'''

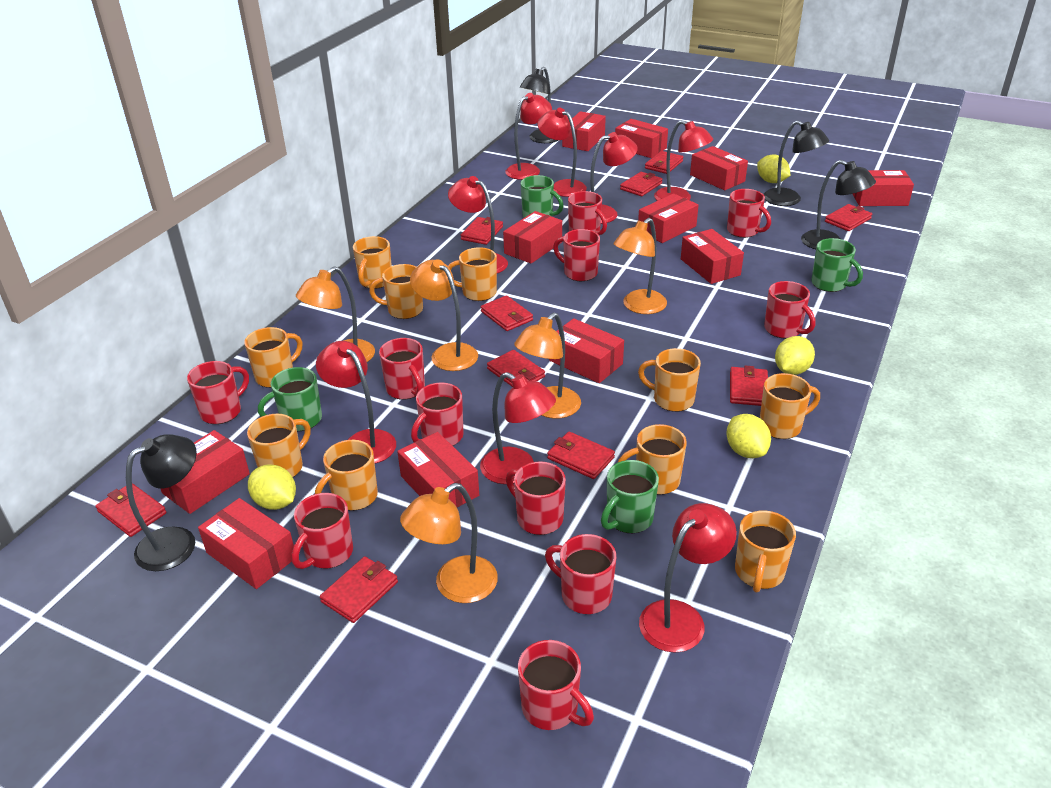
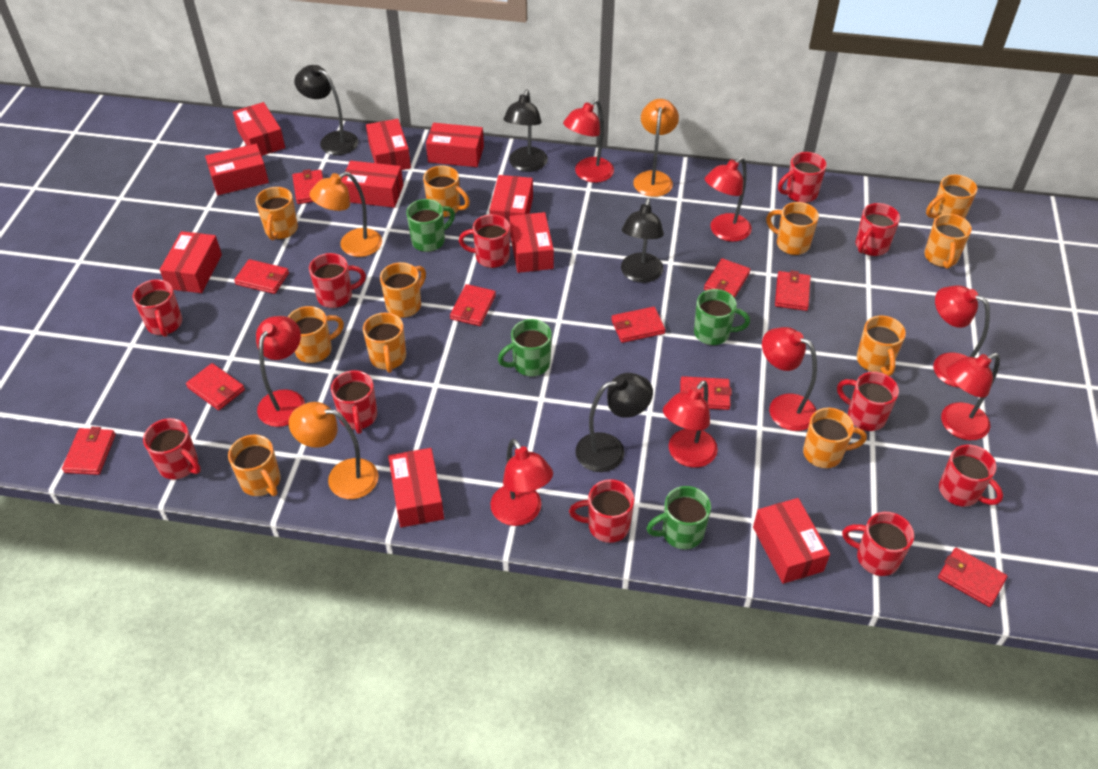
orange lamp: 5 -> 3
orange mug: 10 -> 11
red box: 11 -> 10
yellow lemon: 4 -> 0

'''
'''

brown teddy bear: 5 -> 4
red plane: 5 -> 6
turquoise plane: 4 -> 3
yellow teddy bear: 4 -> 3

'''

What needs to be done - Tally the lines in the records containing the string "teddy"; output only the tally.

Solution for this exercise - 2